## Task statement
Each entry, in full: copy it out exactly.

## Exercise data
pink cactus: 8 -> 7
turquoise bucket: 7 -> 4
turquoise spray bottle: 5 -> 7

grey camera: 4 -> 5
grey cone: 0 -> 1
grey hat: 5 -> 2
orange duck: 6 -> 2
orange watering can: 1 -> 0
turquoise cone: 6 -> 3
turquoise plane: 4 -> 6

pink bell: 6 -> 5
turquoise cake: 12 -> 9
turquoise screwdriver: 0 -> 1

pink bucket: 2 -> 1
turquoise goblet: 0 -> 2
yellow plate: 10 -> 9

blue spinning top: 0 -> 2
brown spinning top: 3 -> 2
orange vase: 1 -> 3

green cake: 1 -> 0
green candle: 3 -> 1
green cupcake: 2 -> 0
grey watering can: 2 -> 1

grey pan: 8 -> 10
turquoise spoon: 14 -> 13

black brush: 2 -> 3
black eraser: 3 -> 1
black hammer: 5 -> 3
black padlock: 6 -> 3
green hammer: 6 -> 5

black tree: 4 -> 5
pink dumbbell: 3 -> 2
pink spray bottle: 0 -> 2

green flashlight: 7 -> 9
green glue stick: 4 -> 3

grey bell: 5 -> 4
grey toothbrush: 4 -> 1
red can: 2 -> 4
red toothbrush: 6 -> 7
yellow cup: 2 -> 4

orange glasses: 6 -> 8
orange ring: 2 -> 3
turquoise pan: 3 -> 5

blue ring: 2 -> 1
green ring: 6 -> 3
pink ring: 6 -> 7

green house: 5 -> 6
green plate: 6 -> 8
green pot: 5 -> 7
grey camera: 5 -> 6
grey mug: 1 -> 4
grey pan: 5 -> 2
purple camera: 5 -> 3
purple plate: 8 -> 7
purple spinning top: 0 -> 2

## Task answer
pink cactus: 8 -> 7
turquoise bucket: 7 -> 4
turquoise spray bottle: 5 -> 7

grey camera: 4 -> 5
grey cone: 0 -> 1
grey hat: 5 -> 2
orange duck: 6 -> 2
orange watering can: 1 -> 0
turquoise cone: 6 -> 3
turquoise plane: 4 -> 6

pink bell: 6 -> 5
turquoise cake: 12 -> 9
turquoise screwdriver: 0 -> 1

pink bucket: 2 -> 1
turquoise goblet: 0 -> 2
yellow plate: 10 -> 9

blue spinning top: 0 -> 2
brown spinning top: 3 -> 2
orange vase: 1 -> 3

green cake: 1 -> 0
green candle: 3 -> 1
green cupcake: 2 -> 0
grey watering can: 2 -> 1

grey pan: 8 -> 10
turquoise spoon: 14 -> 13

black brush: 2 -> 3
black eraser: 3 -> 1
black hammer: 5 -> 3
black padlock: 6 -> 3
green hammer: 6 -> 5

black tree: 4 -> 5
pink dumbbell: 3 -> 2
pink spray bottle: 0 -> 2

green flashlight: 7 -> 9
green glue stick: 4 -> 3

grey bell: 5 -> 4
grey toothbrush: 4 -> 1
red can: 2 -> 4
red toothbrush: 6 -> 7
yellow cup: 2 -> 4

orange glasses: 6 -> 8
orange ring: 2 -> 3
turquoise pan: 3 -> 5

blue ring: 2 -> 1
green ring: 6 -> 3
pink ring: 6 -> 7

green house: 5 -> 6
green plate: 6 -> 8
green pot: 5 -> 7
grey camera: 5 -> 6
grey mug: 1 -> 4
grey pan: 5 -> 2
purple camera: 5 -> 3
purple plate: 8 -> 7
purple spinning top: 0 -> 2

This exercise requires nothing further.